» YOUR INSTRUCTIONS
Return each record exactly as it appears, so that nothing is dropped or altered.

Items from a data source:
╭──

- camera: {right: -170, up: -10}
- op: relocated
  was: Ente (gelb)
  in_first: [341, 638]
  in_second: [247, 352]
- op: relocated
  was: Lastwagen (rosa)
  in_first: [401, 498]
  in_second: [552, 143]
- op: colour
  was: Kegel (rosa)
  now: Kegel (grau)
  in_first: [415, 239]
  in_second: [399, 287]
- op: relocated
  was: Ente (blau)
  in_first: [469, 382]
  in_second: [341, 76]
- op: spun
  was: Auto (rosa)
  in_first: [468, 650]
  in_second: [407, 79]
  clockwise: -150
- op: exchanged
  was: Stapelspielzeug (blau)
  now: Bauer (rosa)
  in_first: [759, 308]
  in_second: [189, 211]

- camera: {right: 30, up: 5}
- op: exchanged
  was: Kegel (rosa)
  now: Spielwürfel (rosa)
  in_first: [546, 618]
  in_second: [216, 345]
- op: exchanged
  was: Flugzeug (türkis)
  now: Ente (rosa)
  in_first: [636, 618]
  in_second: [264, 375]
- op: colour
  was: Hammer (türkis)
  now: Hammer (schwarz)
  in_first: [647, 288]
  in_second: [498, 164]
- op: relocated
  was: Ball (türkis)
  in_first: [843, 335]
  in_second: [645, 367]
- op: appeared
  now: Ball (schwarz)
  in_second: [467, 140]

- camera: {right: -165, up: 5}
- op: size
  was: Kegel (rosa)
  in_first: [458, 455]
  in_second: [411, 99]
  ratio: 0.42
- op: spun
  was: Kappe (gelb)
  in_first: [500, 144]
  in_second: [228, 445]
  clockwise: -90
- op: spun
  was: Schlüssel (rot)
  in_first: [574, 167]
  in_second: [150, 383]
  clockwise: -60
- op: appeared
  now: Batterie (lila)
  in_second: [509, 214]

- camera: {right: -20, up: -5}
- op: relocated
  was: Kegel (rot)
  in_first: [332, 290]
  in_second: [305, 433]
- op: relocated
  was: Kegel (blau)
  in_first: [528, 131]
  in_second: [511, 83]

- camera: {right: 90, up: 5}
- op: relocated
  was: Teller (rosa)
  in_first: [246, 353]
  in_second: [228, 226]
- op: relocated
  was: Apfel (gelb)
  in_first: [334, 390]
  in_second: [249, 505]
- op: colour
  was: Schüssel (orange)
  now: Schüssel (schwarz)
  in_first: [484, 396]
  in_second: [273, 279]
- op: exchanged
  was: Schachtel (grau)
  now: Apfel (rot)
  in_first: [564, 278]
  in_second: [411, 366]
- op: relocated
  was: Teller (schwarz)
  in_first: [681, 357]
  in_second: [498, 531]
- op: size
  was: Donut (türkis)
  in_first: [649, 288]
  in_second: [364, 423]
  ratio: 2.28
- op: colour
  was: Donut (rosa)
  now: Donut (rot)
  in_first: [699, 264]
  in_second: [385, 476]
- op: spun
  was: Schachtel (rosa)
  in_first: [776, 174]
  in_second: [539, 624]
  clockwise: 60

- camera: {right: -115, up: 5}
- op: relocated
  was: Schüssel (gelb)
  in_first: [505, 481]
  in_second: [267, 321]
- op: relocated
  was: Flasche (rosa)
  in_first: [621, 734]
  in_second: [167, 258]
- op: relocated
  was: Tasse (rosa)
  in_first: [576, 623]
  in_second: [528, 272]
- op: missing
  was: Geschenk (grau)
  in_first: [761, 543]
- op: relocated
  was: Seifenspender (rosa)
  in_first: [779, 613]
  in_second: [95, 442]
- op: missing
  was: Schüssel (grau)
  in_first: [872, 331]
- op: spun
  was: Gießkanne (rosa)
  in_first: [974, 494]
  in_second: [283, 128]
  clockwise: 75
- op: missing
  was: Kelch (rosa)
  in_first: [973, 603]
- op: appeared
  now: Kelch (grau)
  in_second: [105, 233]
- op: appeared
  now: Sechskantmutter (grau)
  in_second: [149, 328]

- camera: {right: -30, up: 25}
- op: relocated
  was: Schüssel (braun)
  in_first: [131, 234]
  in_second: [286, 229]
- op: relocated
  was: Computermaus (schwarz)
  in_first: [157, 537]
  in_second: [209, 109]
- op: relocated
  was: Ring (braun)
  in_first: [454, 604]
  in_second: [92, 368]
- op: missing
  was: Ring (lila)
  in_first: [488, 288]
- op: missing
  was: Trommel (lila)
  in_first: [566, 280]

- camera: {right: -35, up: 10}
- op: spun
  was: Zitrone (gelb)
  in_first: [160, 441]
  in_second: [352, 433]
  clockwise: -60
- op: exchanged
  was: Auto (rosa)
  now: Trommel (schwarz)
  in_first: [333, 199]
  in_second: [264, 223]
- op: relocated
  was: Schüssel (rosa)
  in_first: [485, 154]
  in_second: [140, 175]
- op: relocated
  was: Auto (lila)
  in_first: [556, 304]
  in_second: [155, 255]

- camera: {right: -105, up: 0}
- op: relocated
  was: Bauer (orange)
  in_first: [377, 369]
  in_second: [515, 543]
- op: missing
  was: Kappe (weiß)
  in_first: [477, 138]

╰──

» EXPECTED ANSWER
- camera: {right: -170, up: -10}
- op: relocated
  was: Ente (gelb)
  in_first: [341, 638]
  in_second: [247, 352]
- op: relocated
  was: Lastwagen (rosa)
  in_first: [401, 498]
  in_second: [552, 143]
- op: colour
  was: Kegel (rosa)
  now: Kegel (grau)
  in_first: [415, 239]
  in_second: [399, 287]
- op: relocated
  was: Ente (blau)
  in_first: [469, 382]
  in_second: [341, 76]
- op: spun
  was: Auto (rosa)
  in_first: [468, 650]
  in_second: [407, 79]
  clockwise: -150
- op: exchanged
  was: Stapelspielzeug (blau)
  now: Bauer (rosa)
  in_first: [759, 308]
  in_second: [189, 211]

- camera: {right: 30, up: 5}
- op: exchanged
  was: Kegel (rosa)
  now: Spielwürfel (rosa)
  in_first: [546, 618]
  in_second: [216, 345]
- op: exchanged
  was: Flugzeug (türkis)
  now: Ente (rosa)
  in_first: [636, 618]
  in_second: [264, 375]
- op: colour
  was: Hammer (türkis)
  now: Hammer (schwarz)
  in_first: [647, 288]
  in_second: [498, 164]
- op: relocated
  was: Ball (türkis)
  in_first: [843, 335]
  in_second: [645, 367]
- op: appeared
  now: Ball (schwarz)
  in_second: [467, 140]

- camera: {right: -165, up: 5}
- op: size
  was: Kegel (rosa)
  in_first: [458, 455]
  in_second: [411, 99]
  ratio: 0.42
- op: spun
  was: Kappe (gelb)
  in_first: [500, 144]
  in_second: [228, 445]
  clockwise: -90
- op: spun
  was: Schlüssel (rot)
  in_first: [574, 167]
  in_second: [150, 383]
  clockwise: -60
- op: appeared
  now: Batterie (lila)
  in_second: [509, 214]

- camera: {right: -20, up: -5}
- op: relocated
  was: Kegel (rot)
  in_first: [332, 290]
  in_second: [305, 433]
- op: relocated
  was: Kegel (blau)
  in_first: [528, 131]
  in_second: [511, 83]

- camera: {right: 90, up: 5}
- op: relocated
  was: Teller (rosa)
  in_first: [246, 353]
  in_second: [228, 226]
- op: relocated
  was: Apfel (gelb)
  in_first: [334, 390]
  in_second: [249, 505]
- op: colour
  was: Schüssel (orange)
  now: Schüssel (schwarz)
  in_first: [484, 396]
  in_second: [273, 279]
- op: exchanged
  was: Schachtel (grau)
  now: Apfel (rot)
  in_first: [564, 278]
  in_second: [411, 366]
- op: relocated
  was: Teller (schwarz)
  in_first: [681, 357]
  in_second: [498, 531]
- op: size
  was: Donut (türkis)
  in_first: [649, 288]
  in_second: [364, 423]
  ratio: 2.28
- op: colour
  was: Donut (rosa)
  now: Donut (rot)
  in_first: [699, 264]
  in_second: [385, 476]
- op: spun
  was: Schachtel (rosa)
  in_first: [776, 174]
  in_second: [539, 624]
  clockwise: 60

- camera: {right: -115, up: 5}
- op: relocated
  was: Schüssel (gelb)
  in_first: [505, 481]
  in_second: [267, 321]
- op: relocated
  was: Flasche (rosa)
  in_first: [621, 734]
  in_second: [167, 258]
- op: relocated
  was: Tasse (rosa)
  in_first: [576, 623]
  in_second: [528, 272]
- op: missing
  was: Geschenk (grau)
  in_first: [761, 543]
- op: relocated
  was: Seifenspender (rosa)
  in_first: [779, 613]
  in_second: [95, 442]
- op: missing
  was: Schüssel (grau)
  in_first: [872, 331]
- op: spun
  was: Gießkanne (rosa)
  in_first: [974, 494]
  in_second: [283, 128]
  clockwise: 75
- op: missing
  was: Kelch (rosa)
  in_first: [973, 603]
- op: appeared
  now: Kelch (grau)
  in_second: [105, 233]
- op: appeared
  now: Sechskantmutter (grau)
  in_second: [149, 328]

- camera: {right: -30, up: 25}
- op: relocated
  was: Schüssel (braun)
  in_first: [131, 234]
  in_second: [286, 229]
- op: relocated
  was: Computermaus (schwarz)
  in_first: [157, 537]
  in_second: [209, 109]
- op: relocated
  was: Ring (braun)
  in_first: [454, 604]
  in_second: [92, 368]
- op: missing
  was: Ring (lila)
  in_first: [488, 288]
- op: missing
  was: Trommel (lila)
  in_first: [566, 280]

- camera: {right: -35, up: 10}
- op: spun
  was: Zitrone (gelb)
  in_first: [160, 441]
  in_second: [352, 433]
  clockwise: -60
- op: exchanged
  was: Auto (rosa)
  now: Trommel (schwarz)
  in_first: [333, 199]
  in_second: [264, 223]
- op: relocated
  was: Schüssel (rosa)
  in_first: [485, 154]
  in_second: [140, 175]
- op: relocated
  was: Auto (lila)
  in_first: [556, 304]
  in_second: [155, 255]

- camera: {right: -105, up: 0}
- op: relocated
  was: Bauer (orange)
  in_first: [377, 369]
  in_second: [515, 543]
- op: missing
  was: Kappe (weiß)
  in_first: [477, 138]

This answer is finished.